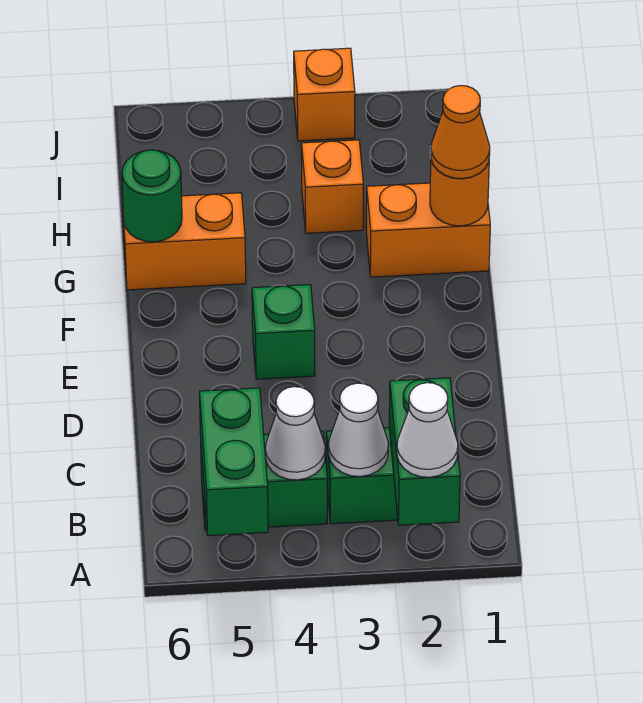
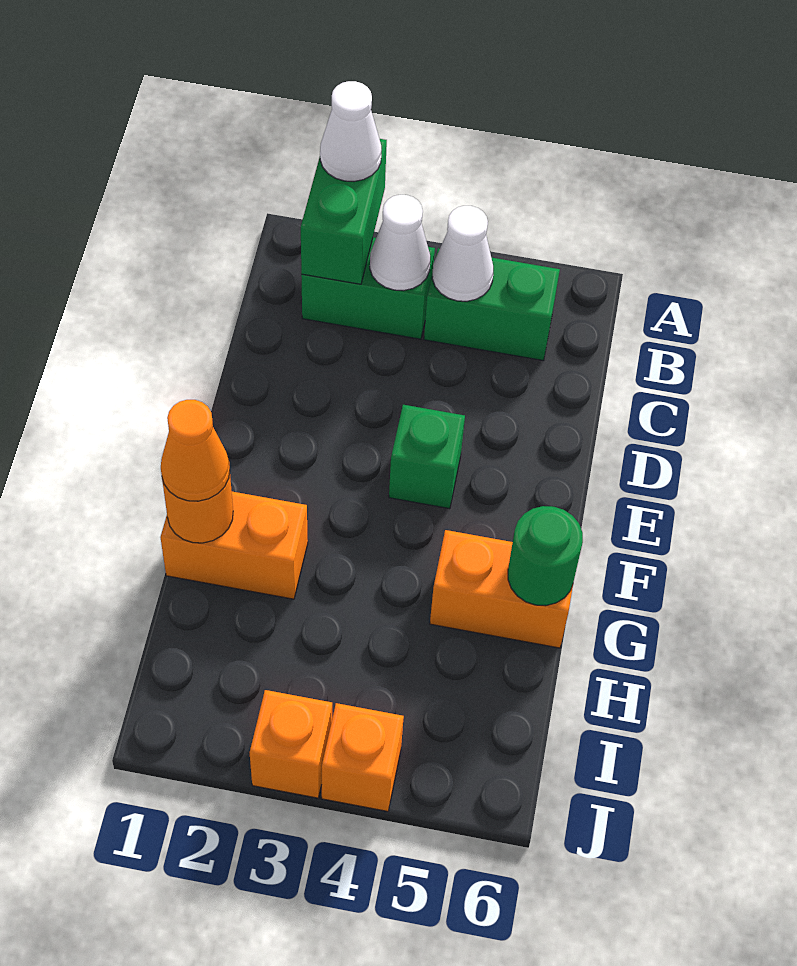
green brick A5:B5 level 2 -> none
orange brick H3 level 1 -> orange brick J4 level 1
..........
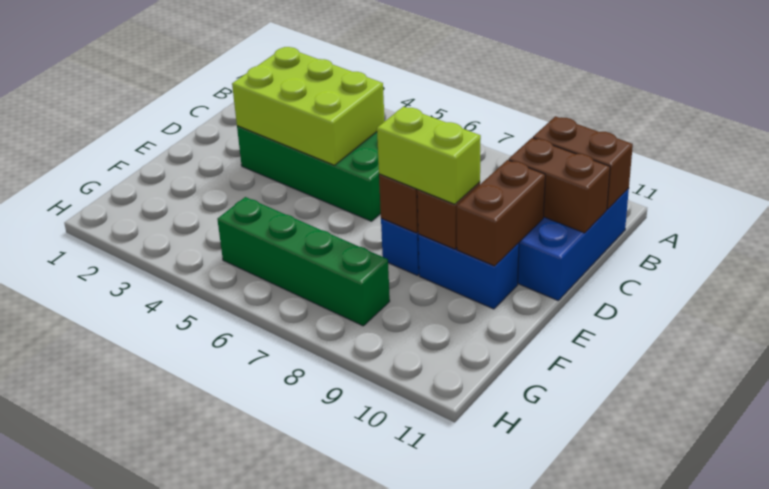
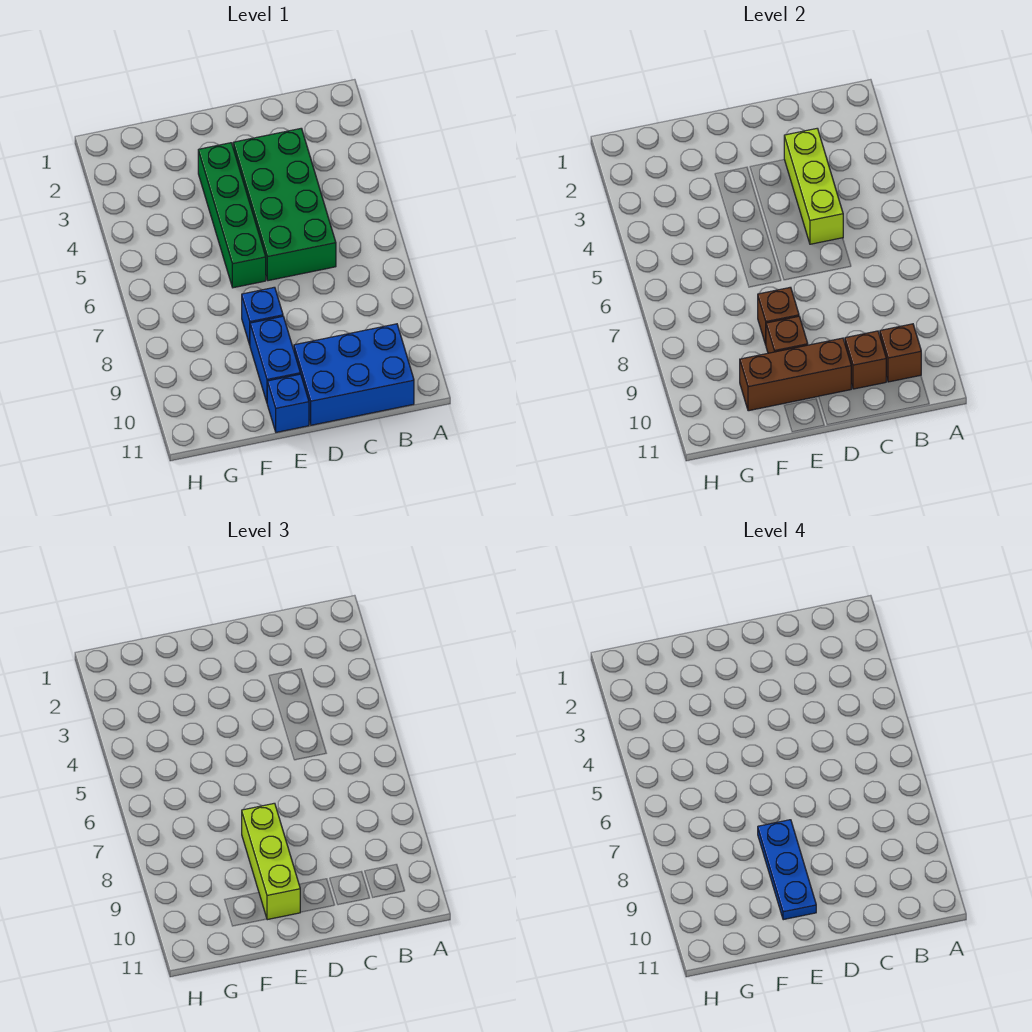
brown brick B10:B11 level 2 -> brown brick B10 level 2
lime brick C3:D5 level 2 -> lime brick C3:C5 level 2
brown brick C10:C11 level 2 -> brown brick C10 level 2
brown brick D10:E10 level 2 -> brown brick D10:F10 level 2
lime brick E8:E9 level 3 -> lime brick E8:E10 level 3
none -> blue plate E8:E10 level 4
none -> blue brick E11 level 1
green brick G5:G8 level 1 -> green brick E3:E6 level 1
..........
■ Exercise goal
Leave out every line above except those from the line with "none -> blue brick E11 level 1" up to and including the line with "green brick G5:G8", and copy those exactly.

■ Exercise answer
none -> blue brick E11 level 1
green brick G5:G8 level 1 -> green brick E3:E6 level 1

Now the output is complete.